• **TASK**:
The whole listing below, with no pictures, is to be repeated as it stands.

• **SUPPLIED RECORDS**:
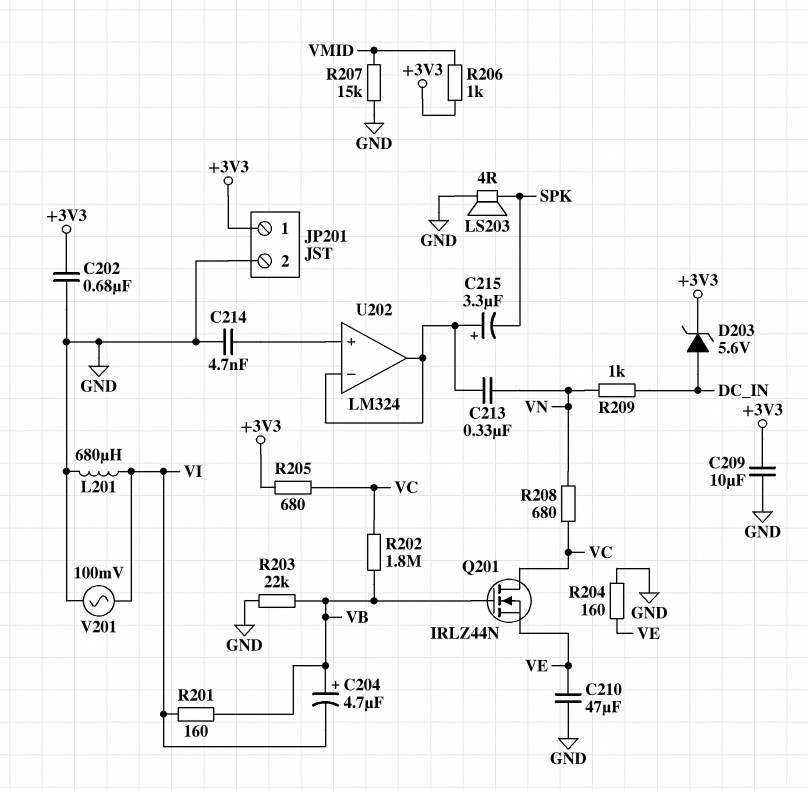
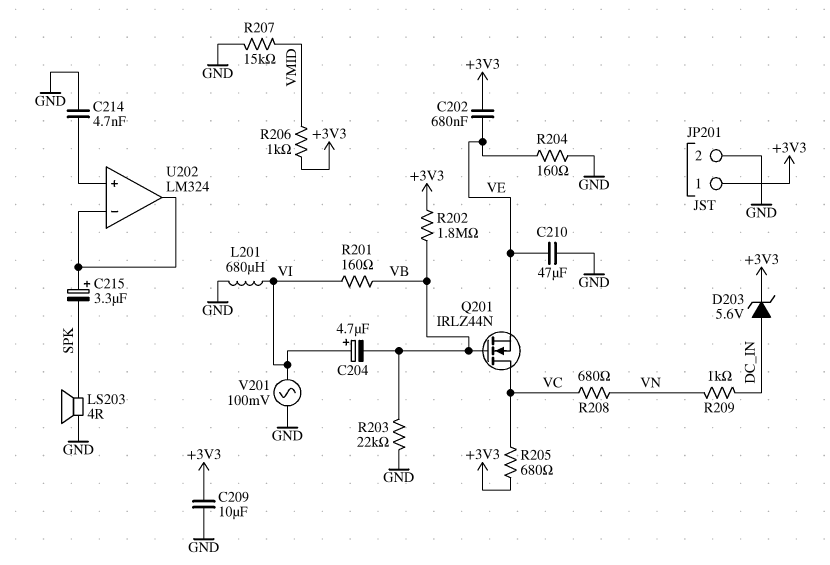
C202: 680nF (+3V3, GND) -> 680nF (+3V3, VE)
C204: 4.7uF (plus VB, minus VI) -> 4.7uF (plus VI, minus VB)
C213: 330nF (U202/in-, VN) -> none
R202: 1.8M (VB, VC) -> 1.8M (+3V3, VB)

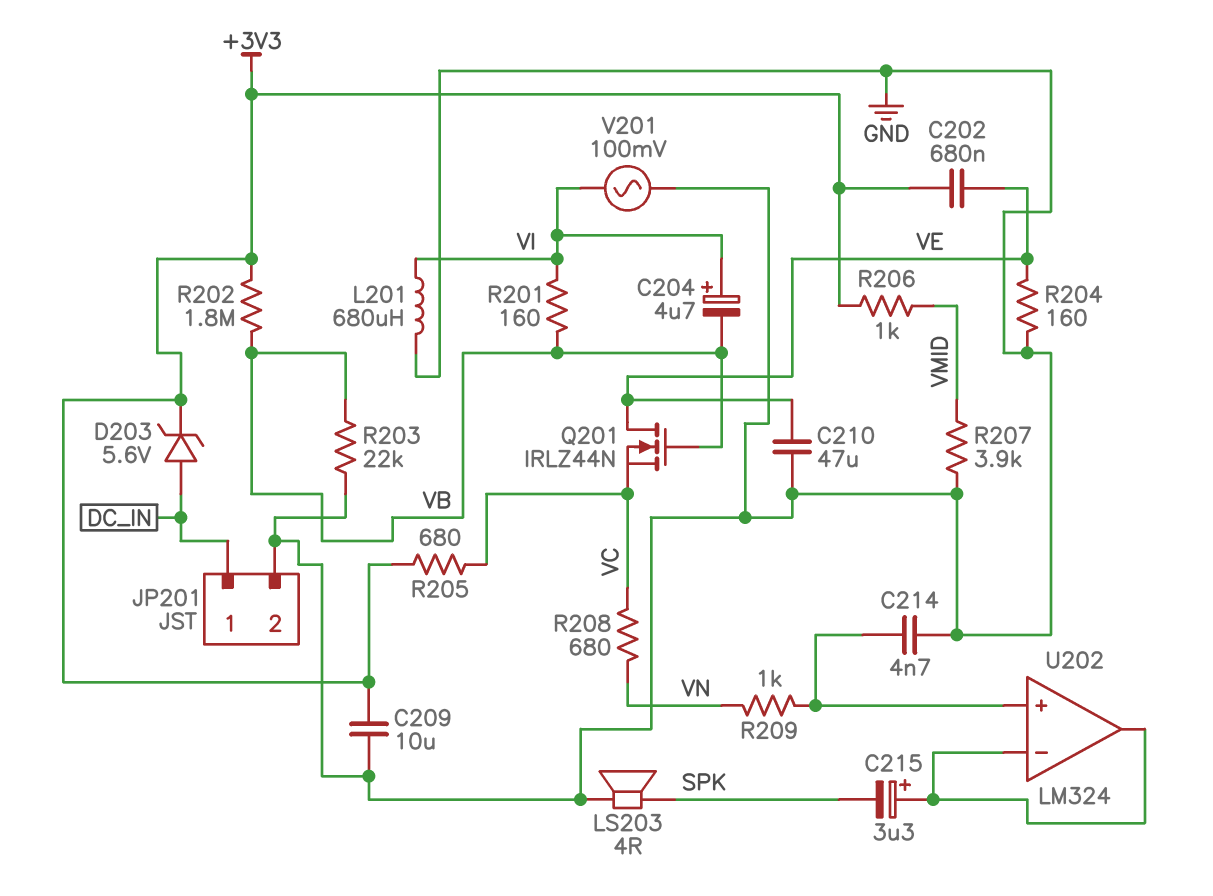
JP201 pin 1: +3V3 -> DC_IN
Q201: NMOS IRLZ44N (G VB, D VC, S VE) -> NMOS IRLZ44N (G VB, D VE, S VC)
R207: 15k (GND, VMID) -> 3.9k (GND, VMID)
R209: 1k (DC_IN, VN) -> 1k (U202/in+, VN)

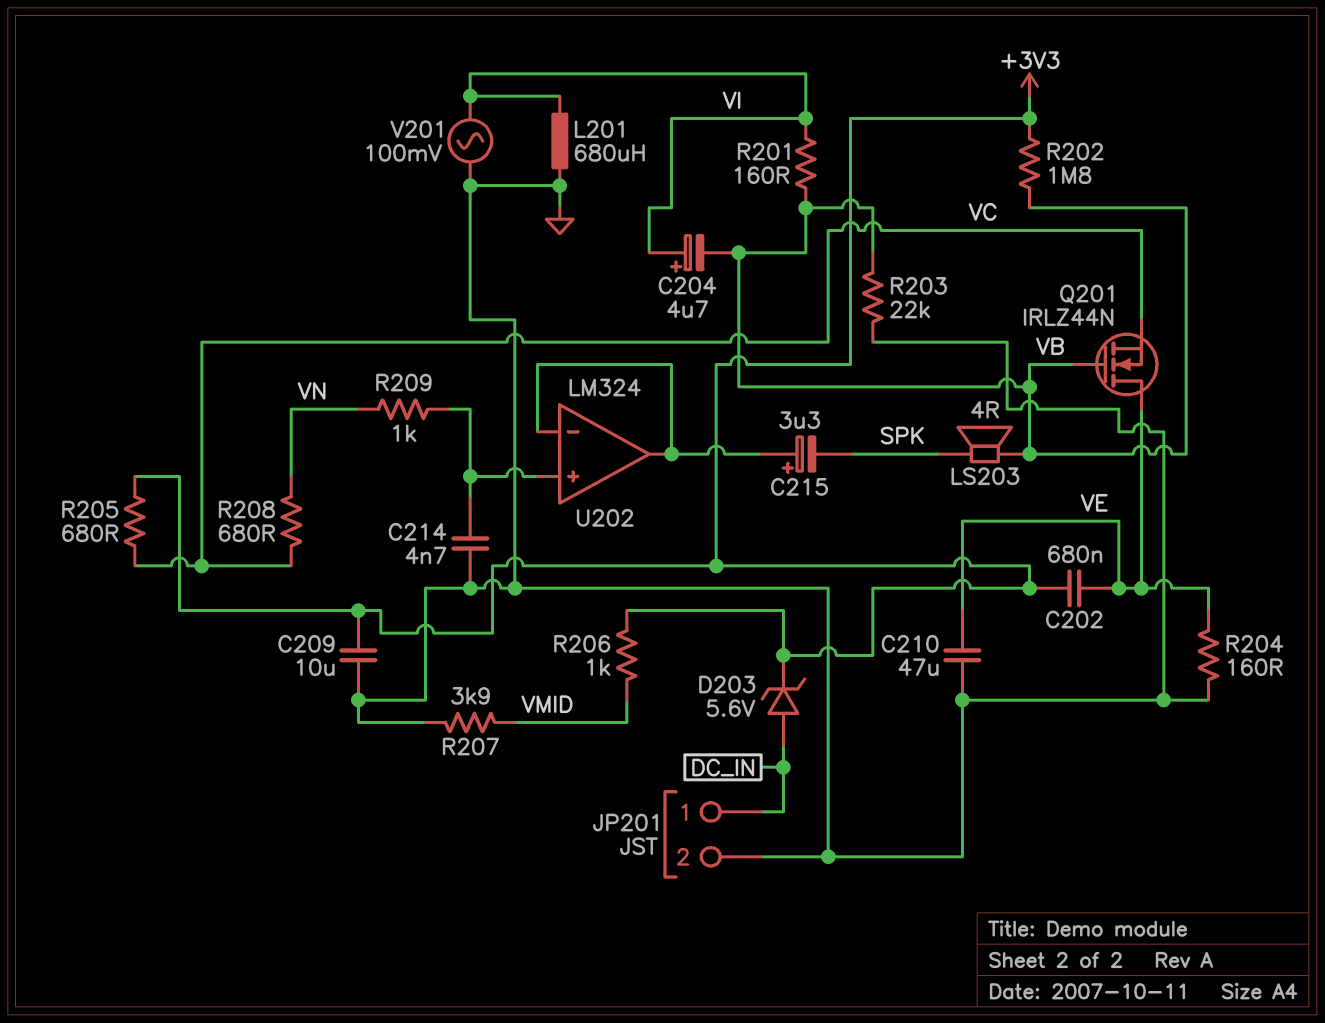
LS203: speaker 4R (GND, SPK) -> speaker 4R (SPK, VB)

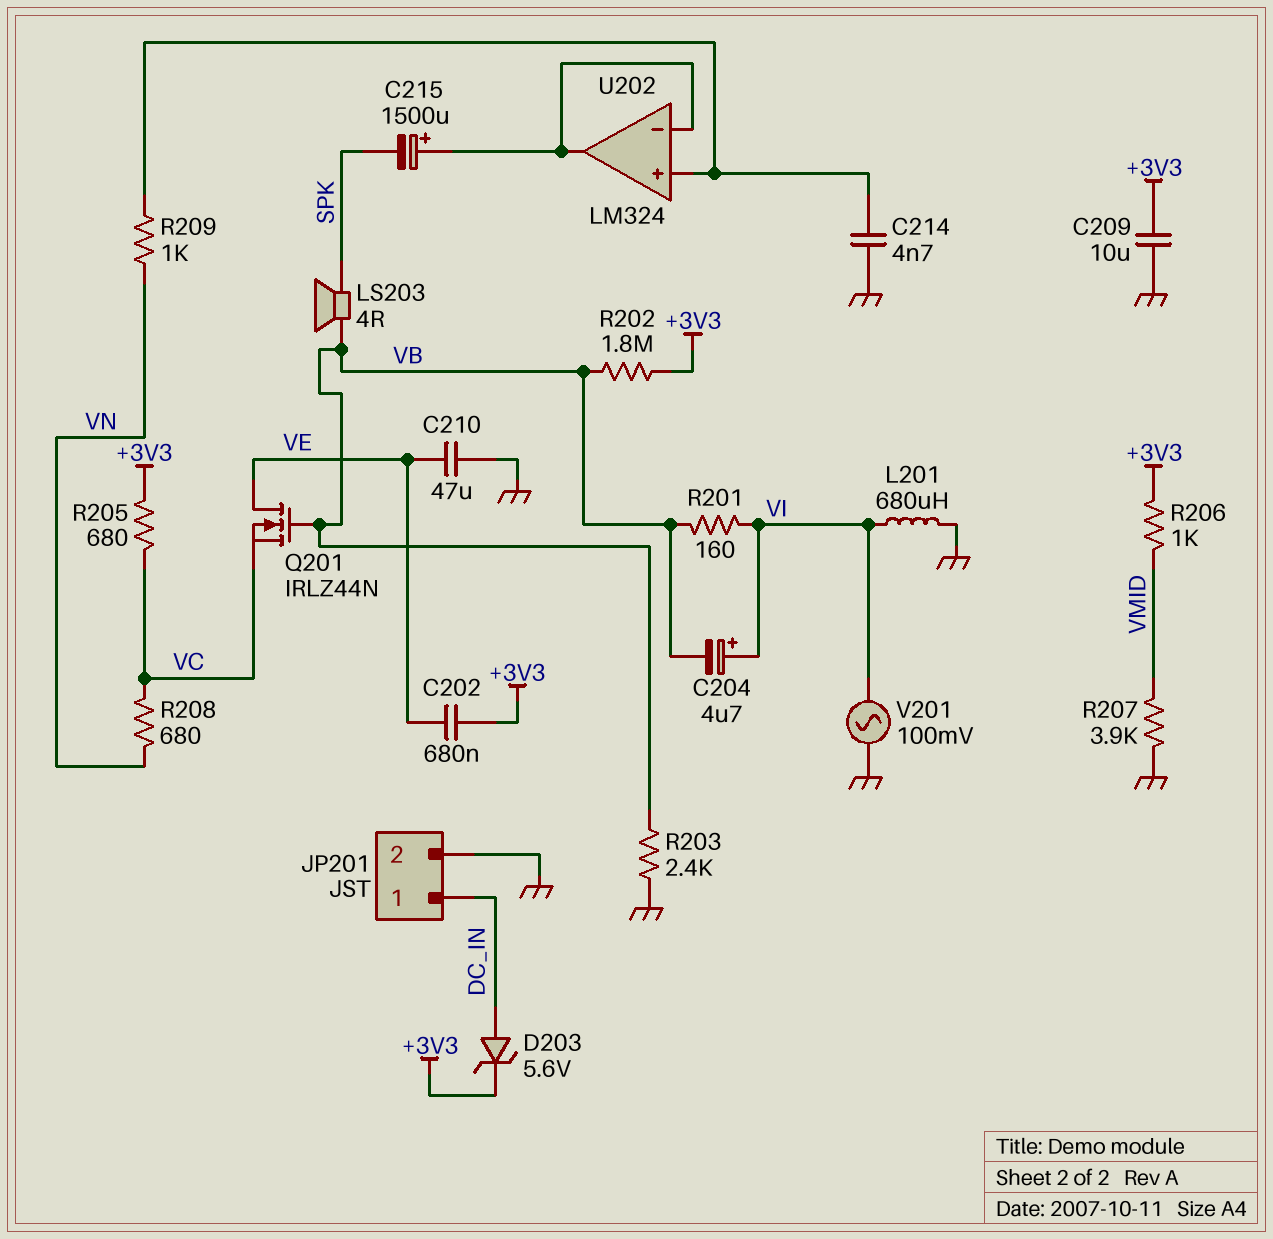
C215: 3.3uF (plus U202/in-, minus SPK) -> 1500uF (plus U202/in-, minus SPK)
R203: 22k (GND, VB) -> 2.4k (GND, VB)
R204: 160 (GND, VE) -> none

• **EXERCISE SOLUTION**:
C202: 680nF (+3V3, GND) -> 680nF (+3V3, VE)
C204: 4.7uF (plus VB, minus VI) -> 4.7uF (plus VI, minus VB)
C213: 330nF (U202/in-, VN) -> none
R202: 1.8M (VB, VC) -> 1.8M (+3V3, VB)

JP201 pin 1: +3V3 -> DC_IN
Q201: NMOS IRLZ44N (G VB, D VC, S VE) -> NMOS IRLZ44N (G VB, D VE, S VC)
R207: 15k (GND, VMID) -> 3.9k (GND, VMID)
R209: 1k (DC_IN, VN) -> 1k (U202/in+, VN)

LS203: speaker 4R (GND, SPK) -> speaker 4R (SPK, VB)

C215: 3.3uF (plus U202/in-, minus SPK) -> 1500uF (plus U202/in-, minus SPK)
R203: 22k (GND, VB) -> 2.4k (GND, VB)
R204: 160 (GND, VE) -> none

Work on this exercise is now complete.